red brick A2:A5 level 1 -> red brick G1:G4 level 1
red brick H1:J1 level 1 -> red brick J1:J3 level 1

——

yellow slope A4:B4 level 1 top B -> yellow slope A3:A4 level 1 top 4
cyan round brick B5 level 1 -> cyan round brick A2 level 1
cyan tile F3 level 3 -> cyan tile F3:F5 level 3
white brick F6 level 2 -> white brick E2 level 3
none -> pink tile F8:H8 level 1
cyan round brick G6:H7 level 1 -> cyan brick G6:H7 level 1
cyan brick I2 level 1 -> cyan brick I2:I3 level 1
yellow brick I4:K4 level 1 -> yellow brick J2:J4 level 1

——

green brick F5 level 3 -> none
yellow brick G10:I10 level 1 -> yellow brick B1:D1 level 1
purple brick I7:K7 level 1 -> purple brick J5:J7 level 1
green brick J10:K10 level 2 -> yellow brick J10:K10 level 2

——

## [Work instructions]
In the listing above, find the line with "red brick A2:A5" and the line with "red brick H1:J1". Output those two lines and every line between them, exactly as written.

## [Result]
red brick A2:A5 level 1 -> red brick G1:G4 level 1
red brick H1:J1 level 1 -> red brick J1:J3 level 1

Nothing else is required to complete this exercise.